▶ **How to complete this task**
All of the entries need to be set down exactly as they read.
Start of Available records
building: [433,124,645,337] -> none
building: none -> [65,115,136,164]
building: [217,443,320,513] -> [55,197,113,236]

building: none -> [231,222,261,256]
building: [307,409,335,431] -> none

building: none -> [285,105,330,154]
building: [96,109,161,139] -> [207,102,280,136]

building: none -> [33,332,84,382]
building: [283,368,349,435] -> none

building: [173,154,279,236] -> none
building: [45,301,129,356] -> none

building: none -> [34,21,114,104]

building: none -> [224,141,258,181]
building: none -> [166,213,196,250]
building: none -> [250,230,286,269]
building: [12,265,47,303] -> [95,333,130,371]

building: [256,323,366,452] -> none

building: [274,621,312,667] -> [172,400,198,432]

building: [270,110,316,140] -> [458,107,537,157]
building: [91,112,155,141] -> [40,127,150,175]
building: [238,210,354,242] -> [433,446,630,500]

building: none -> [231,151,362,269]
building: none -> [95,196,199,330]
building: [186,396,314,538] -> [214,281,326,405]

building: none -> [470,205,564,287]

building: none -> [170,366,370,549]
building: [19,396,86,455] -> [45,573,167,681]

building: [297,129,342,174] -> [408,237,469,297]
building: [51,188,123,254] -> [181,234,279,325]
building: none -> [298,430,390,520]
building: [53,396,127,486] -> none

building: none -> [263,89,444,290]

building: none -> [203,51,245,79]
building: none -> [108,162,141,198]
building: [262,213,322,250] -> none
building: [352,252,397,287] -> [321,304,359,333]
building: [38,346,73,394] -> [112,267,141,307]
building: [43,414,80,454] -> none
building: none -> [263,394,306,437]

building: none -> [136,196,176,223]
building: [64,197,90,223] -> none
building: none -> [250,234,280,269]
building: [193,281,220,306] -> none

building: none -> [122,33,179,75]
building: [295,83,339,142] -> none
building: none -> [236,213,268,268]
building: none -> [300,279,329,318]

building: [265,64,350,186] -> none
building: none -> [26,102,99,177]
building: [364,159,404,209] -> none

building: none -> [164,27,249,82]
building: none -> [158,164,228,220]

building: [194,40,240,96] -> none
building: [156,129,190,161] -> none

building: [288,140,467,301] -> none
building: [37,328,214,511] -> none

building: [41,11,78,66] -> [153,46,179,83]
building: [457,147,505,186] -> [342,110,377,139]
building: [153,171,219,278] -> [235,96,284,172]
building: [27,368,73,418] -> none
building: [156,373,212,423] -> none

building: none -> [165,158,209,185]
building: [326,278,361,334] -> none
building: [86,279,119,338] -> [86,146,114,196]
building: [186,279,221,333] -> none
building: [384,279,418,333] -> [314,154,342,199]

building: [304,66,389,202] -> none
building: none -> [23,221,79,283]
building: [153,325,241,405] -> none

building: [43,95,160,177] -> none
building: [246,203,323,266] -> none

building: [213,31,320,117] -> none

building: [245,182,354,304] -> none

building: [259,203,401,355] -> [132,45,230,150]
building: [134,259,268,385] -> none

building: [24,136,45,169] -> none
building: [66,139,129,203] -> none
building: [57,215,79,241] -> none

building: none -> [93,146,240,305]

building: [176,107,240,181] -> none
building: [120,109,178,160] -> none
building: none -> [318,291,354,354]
End of Available records
▶ **Expected output**
building: [433,124,645,337] -> none
building: none -> [65,115,136,164]
building: [217,443,320,513] -> [55,197,113,236]

building: none -> [231,222,261,256]
building: [307,409,335,431] -> none

building: none -> [285,105,330,154]
building: [96,109,161,139] -> [207,102,280,136]

building: none -> [33,332,84,382]
building: [283,368,349,435] -> none

building: [173,154,279,236] -> none
building: [45,301,129,356] -> none

building: none -> [34,21,114,104]

building: none -> [224,141,258,181]
building: none -> [166,213,196,250]
building: none -> [250,230,286,269]
building: [12,265,47,303] -> [95,333,130,371]

building: [256,323,366,452] -> none

building: [274,621,312,667] -> [172,400,198,432]

building: [270,110,316,140] -> [458,107,537,157]
building: [91,112,155,141] -> [40,127,150,175]
building: [238,210,354,242] -> [433,446,630,500]

building: none -> [231,151,362,269]
building: none -> [95,196,199,330]
building: [186,396,314,538] -> [214,281,326,405]

building: none -> [470,205,564,287]

building: none -> [170,366,370,549]
building: [19,396,86,455] -> [45,573,167,681]

building: [297,129,342,174] -> [408,237,469,297]
building: [51,188,123,254] -> [181,234,279,325]
building: none -> [298,430,390,520]
building: [53,396,127,486] -> none

building: none -> [263,89,444,290]

building: none -> [203,51,245,79]
building: none -> [108,162,141,198]
building: [262,213,322,250] -> none
building: [352,252,397,287] -> [321,304,359,333]
building: [38,346,73,394] -> [112,267,141,307]
building: [43,414,80,454] -> none
building: none -> [263,394,306,437]

building: none -> [136,196,176,223]
building: [64,197,90,223] -> none
building: none -> [250,234,280,269]
building: [193,281,220,306] -> none

building: none -> [122,33,179,75]
building: [295,83,339,142] -> none
building: none -> [236,213,268,268]
building: none -> [300,279,329,318]

building: [265,64,350,186] -> none
building: none -> [26,102,99,177]
building: [364,159,404,209] -> none

building: none -> [164,27,249,82]
building: none -> [158,164,228,220]

building: [194,40,240,96] -> none
building: [156,129,190,161] -> none

building: [288,140,467,301] -> none
building: [37,328,214,511] -> none

building: [41,11,78,66] -> [153,46,179,83]
building: [457,147,505,186] -> [342,110,377,139]
building: [153,171,219,278] -> [235,96,284,172]
building: [27,368,73,418] -> none
building: [156,373,212,423] -> none

building: none -> [165,158,209,185]
building: [326,278,361,334] -> none
building: [86,279,119,338] -> [86,146,114,196]
building: [186,279,221,333] -> none
building: [384,279,418,333] -> [314,154,342,199]

building: [304,66,389,202] -> none
building: none -> [23,221,79,283]
building: [153,325,241,405] -> none

building: [43,95,160,177] -> none
building: [246,203,323,266] -> none

building: [213,31,320,117] -> none

building: [245,182,354,304] -> none

building: [259,203,401,355] -> [132,45,230,150]
building: [134,259,268,385] -> none

building: [24,136,45,169] -> none
building: [66,139,129,203] -> none
building: [57,215,79,241] -> none

building: none -> [93,146,240,305]

building: [176,107,240,181] -> none
building: [120,109,178,160] -> none
building: none -> [318,291,354,354]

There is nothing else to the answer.